Below are records; count how many of their lines contain the word "diode" and give the number alone.

-=-=-=-=-

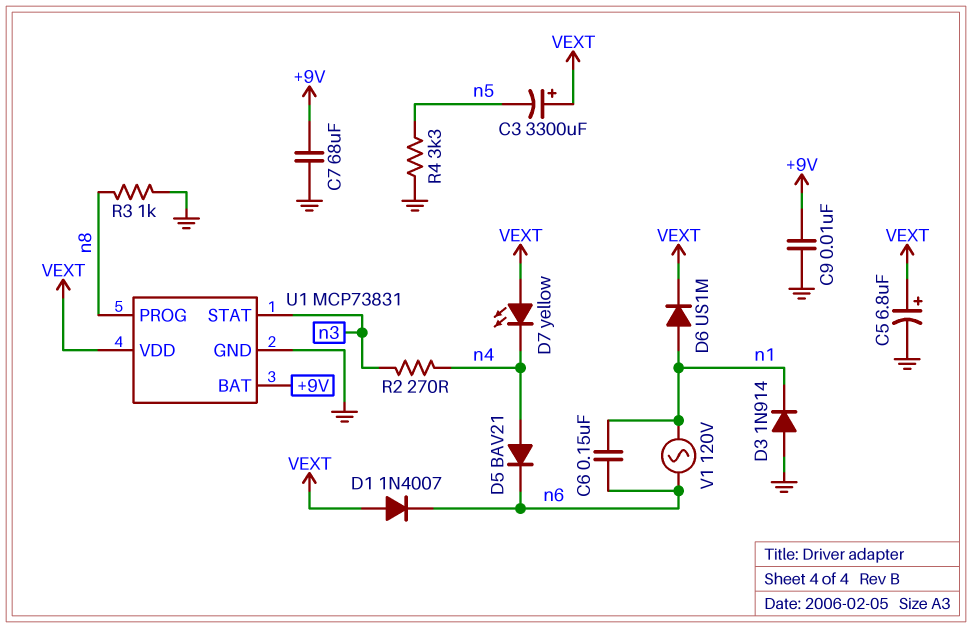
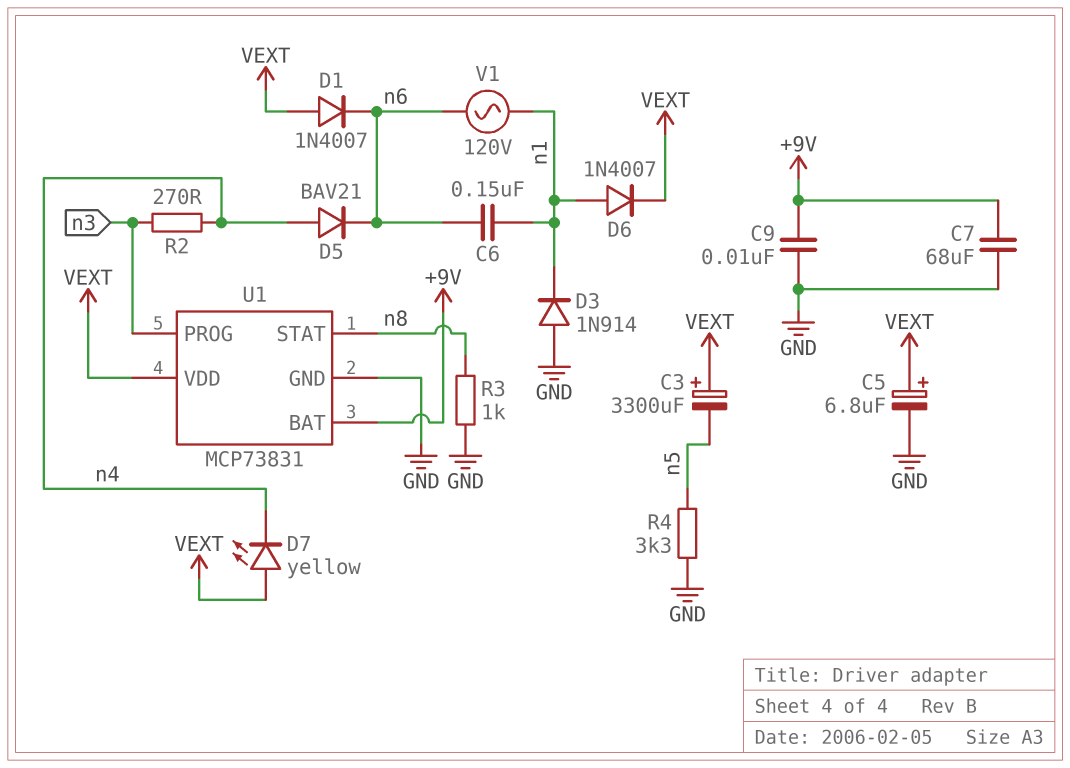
D6: diode US1M (A n1, K VEXT) -> diode 1N4007 (A n1, K VEXT)
U1 pin PROG: n8 -> n3
U1 pin STAT: n3 -> n8

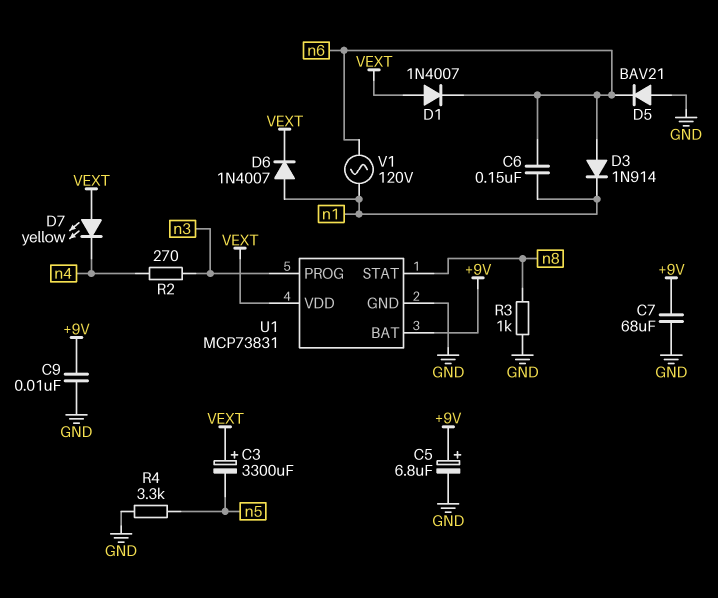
C5: 6.8uF (plus VEXT, minus GND) -> 6.8uF (plus +9V, minus GND)
D3: diode 1N914 (A GND, K n1) -> diode 1N914 (A n6, K n1)
D5: diode BAV21 (A n4, K n6) -> diode BAV21 (A GND, K n6)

-=-=-=-=-

**RESULT FOR THIS EXERCISE:**
3